━━ Data for processing

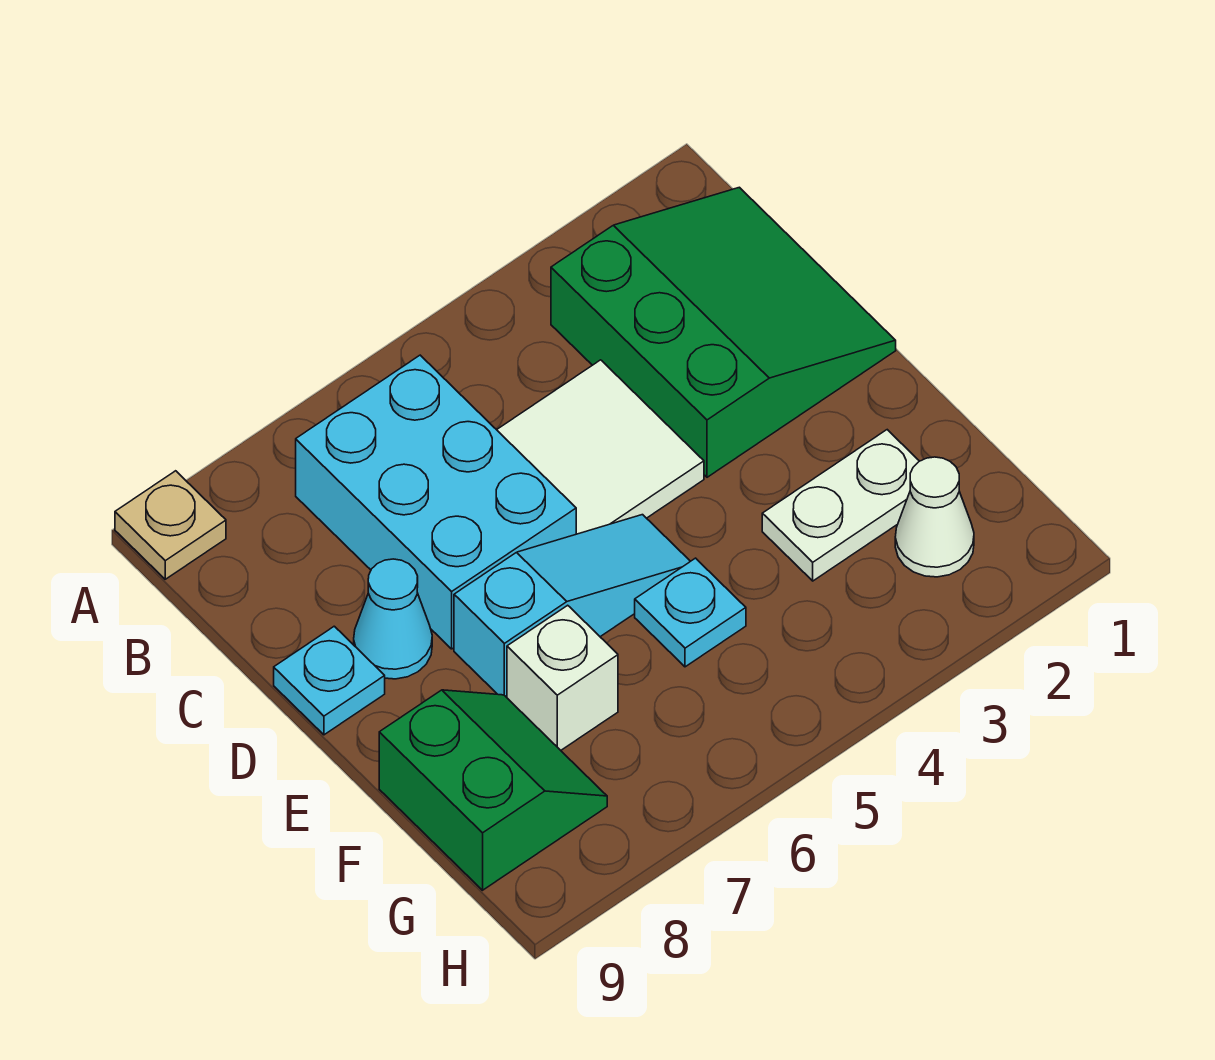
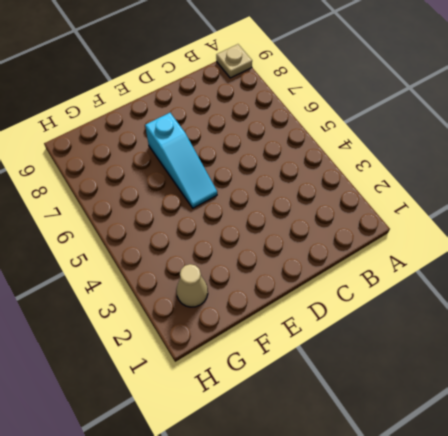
tan cone G2 level 1 -> white cone G2 level 1
none -> green slope B1:D3 level 1 top 3
none -> cyan brick B6:D7 level 1
none -> white tile C4:D5 level 1

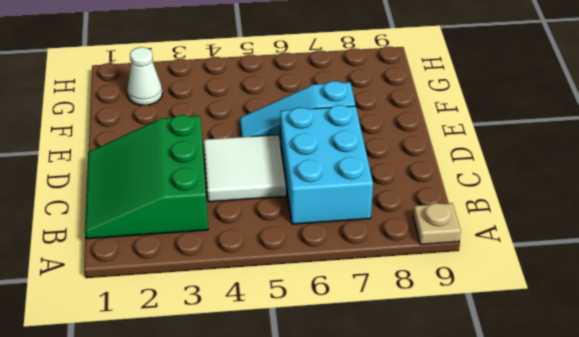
none -> cyan cone D8 level 1
none -> cyan plate D9 level 1
none -> white plate F2:F3 level 1

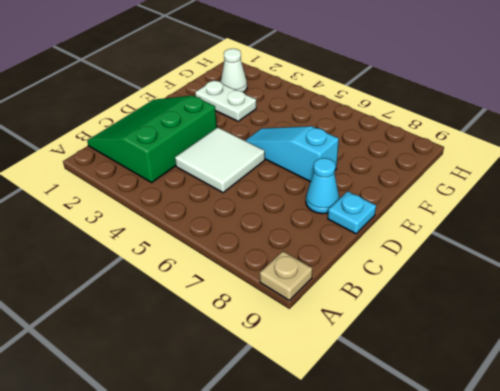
none -> cyan brick B6:D7 level 1
none -> cyan plate F5 level 1
none -> white brick F7 level 1

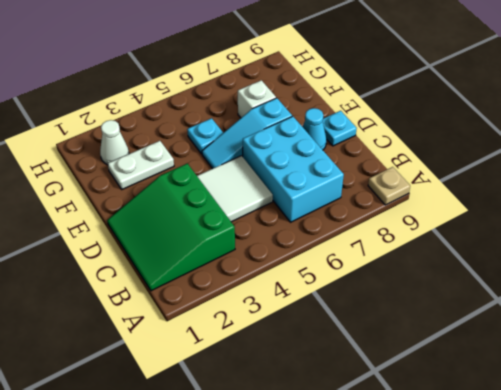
none -> green slope F8:G9 level 1 top 9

━━━━

> The task
Find the word "white" in the data and show each line that holds it.

> Answer section
tan cone G2 level 1 -> white cone G2 level 1
none -> white tile C4:D5 level 1
none -> white plate F2:F3 level 1
none -> white brick F7 level 1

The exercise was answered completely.